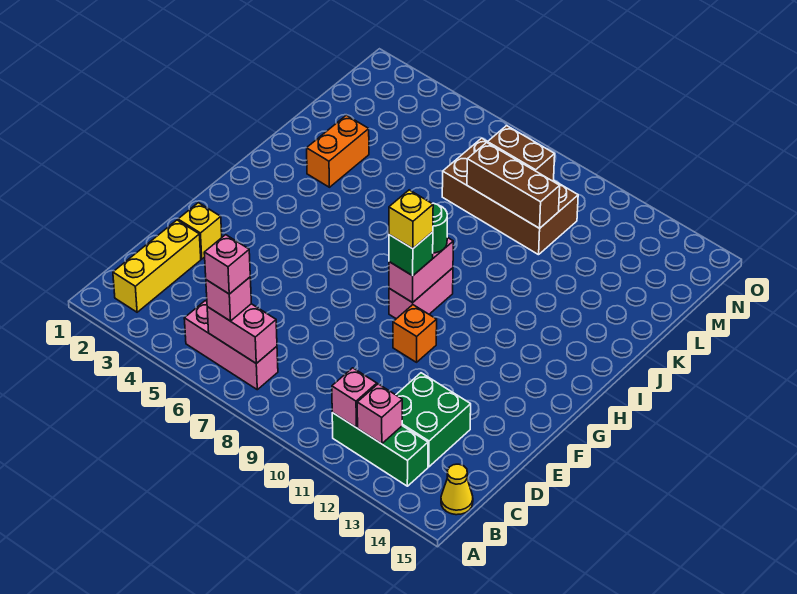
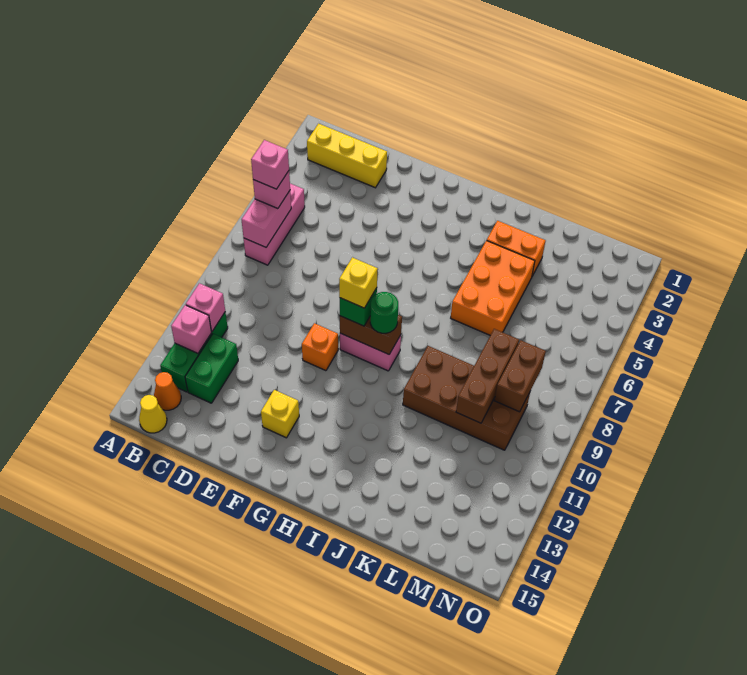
none -> orange cone B14 level 1
green brick C12:D13 level 1 -> green brick C12:C13 level 1
yellow brick E2 level 1 -> yellow brick F13 level 1
pink brick G9:H9 level 2 -> brown brick G9:H9 level 2
none -> orange brick J4:K6 level 1
brown brick L7:M10 level 1 -> brown brick J9:M10 level 1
■ ■ ■
• **Task objective**
Of all the lines above, count the ones that include the string "none" and give the number alone.

• **Solution to this exercise**
2